ACTIVITY
The required output is the exact run of lines below that opens at the line with "IMU pin SCL: D26 -> D22" and closes at the line with "IMU pin SDA: D19 -> D21".

◆ ◆ ◆

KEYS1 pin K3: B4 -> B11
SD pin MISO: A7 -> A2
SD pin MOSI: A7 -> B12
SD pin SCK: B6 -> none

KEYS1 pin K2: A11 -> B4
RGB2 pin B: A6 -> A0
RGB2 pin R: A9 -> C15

◆ ◆ ◆

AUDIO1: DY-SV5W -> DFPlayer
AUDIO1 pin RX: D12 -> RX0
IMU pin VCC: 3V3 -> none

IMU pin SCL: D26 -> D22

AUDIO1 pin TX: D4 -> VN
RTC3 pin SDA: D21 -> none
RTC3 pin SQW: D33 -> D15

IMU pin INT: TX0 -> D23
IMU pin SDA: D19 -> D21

◆ ◆ ◆

SOLUTION TO THIS EXERCISE
IMU pin SCL: D26 -> D22

AUDIO1 pin TX: D4 -> VN
RTC3 pin SDA: D21 -> none
RTC3 pin SQW: D33 -> D15

IMU pin INT: TX0 -> D23
IMU pin SDA: D19 -> D21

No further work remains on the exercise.